EXTRACTED RECORDS START

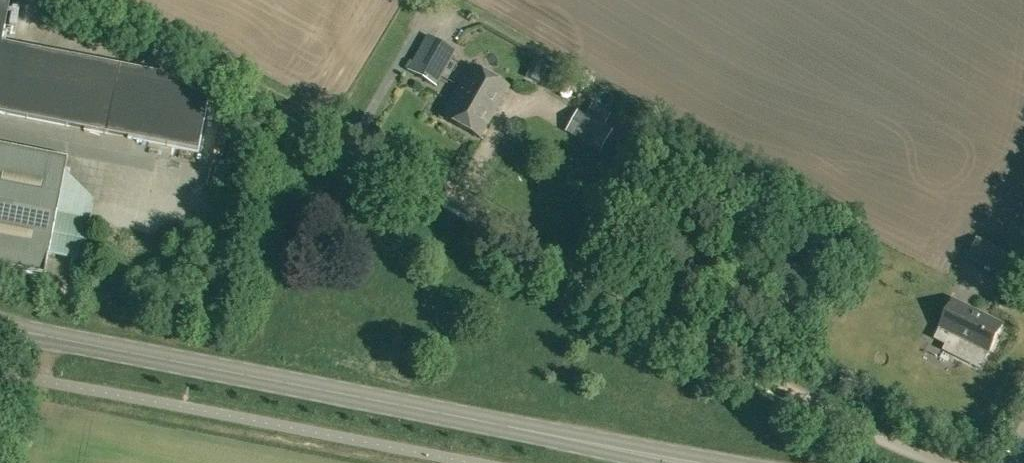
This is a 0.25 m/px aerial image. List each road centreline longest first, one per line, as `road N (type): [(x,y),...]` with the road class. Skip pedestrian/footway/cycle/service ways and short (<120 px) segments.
road 1 (track): [(107,0),(862,428)]
road 2 (primary): [(709,462),(0,326)]

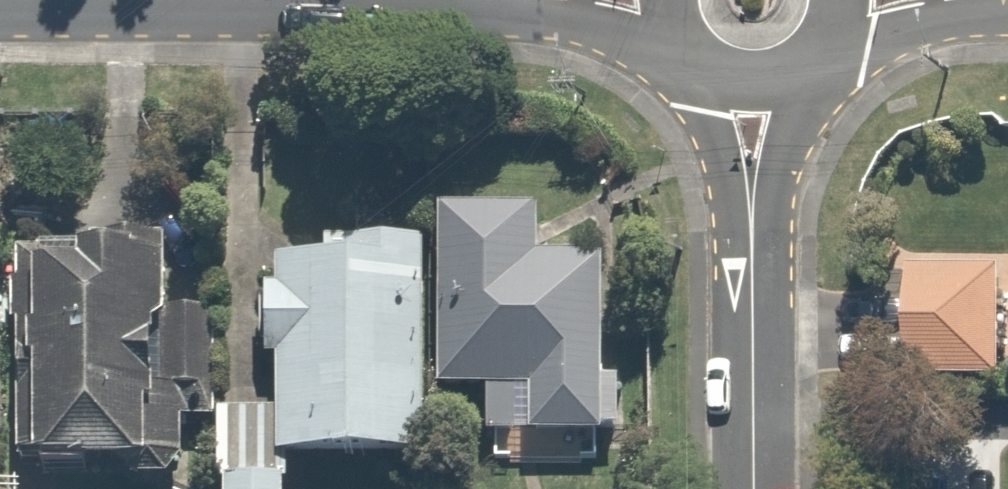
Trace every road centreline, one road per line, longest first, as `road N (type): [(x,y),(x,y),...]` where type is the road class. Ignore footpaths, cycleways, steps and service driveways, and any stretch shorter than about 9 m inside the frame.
road 1 (residential): [(751,80),(750,488)]
road 2 (tertiary): [(839,0),(823,45),(803,64),(751,80)]
road 3 (tertiary): [(751,80),(701,63),(683,44),(668,0)]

EXTRACTED RECORDS END

TASK REQUIREMENTS: All entries above, minus the pictures, should be repeated exactly.

ANSWER FOR THE TASK:
This is a 0.25 m/px aerial image. List each road centreline longest first, one per line, as `road N (type): [(x,y),...]` with the road class. Skip pedestrian/footway/cycle/service ways and short (<120 px) segments.
road 1 (track): [(107,0),(862,428)]
road 2 (primary): [(709,462),(0,326)]

Trace every road centreline, one road per line, longest first, as `road N (type): [(x,y),(x,y),...]` where type is the road class. Ignore footpaths, cycleways, steps and service driveways, and any stretch shorter than about 9 m inside the frame.
road 1 (residential): [(751,80),(750,488)]
road 2 (tertiary): [(839,0),(823,45),(803,64),(751,80)]
road 3 (tertiary): [(751,80),(701,63),(683,44),(668,0)]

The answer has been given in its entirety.